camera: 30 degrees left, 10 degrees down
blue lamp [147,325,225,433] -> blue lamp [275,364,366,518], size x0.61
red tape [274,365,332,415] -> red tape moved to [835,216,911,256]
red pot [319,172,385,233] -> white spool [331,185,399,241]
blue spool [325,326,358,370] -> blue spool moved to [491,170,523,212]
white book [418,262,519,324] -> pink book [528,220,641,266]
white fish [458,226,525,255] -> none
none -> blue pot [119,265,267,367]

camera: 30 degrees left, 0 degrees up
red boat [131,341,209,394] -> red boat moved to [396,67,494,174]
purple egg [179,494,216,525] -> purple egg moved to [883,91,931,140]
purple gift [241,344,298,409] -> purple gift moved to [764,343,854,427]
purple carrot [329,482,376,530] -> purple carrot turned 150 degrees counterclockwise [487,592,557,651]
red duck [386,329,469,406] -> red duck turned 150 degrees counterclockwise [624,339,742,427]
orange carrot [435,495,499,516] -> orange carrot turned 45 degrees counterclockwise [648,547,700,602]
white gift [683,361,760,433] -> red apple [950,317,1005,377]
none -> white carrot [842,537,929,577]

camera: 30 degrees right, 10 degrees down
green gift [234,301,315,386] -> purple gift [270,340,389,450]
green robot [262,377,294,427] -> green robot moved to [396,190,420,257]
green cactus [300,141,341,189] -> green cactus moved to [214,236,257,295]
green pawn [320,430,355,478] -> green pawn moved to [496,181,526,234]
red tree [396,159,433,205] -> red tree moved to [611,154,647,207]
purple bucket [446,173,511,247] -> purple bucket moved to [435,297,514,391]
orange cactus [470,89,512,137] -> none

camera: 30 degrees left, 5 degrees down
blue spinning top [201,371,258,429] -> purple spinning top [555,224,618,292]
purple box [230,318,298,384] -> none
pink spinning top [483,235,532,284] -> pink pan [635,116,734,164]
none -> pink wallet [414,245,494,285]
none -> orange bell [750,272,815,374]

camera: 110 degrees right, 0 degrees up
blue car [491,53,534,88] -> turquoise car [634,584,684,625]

──────

The answer must be a verbatim transcription of the entries above, from the first line through the line that contains "red pot [319,172,385,233]", and nothing more.

| Result |
camera: 30 degrees left, 10 degrees down
blue lamp [147,325,225,433] -> blue lamp [275,364,366,518], size x0.61
red tape [274,365,332,415] -> red tape moved to [835,216,911,256]
red pot [319,172,385,233] -> white spool [331,185,399,241]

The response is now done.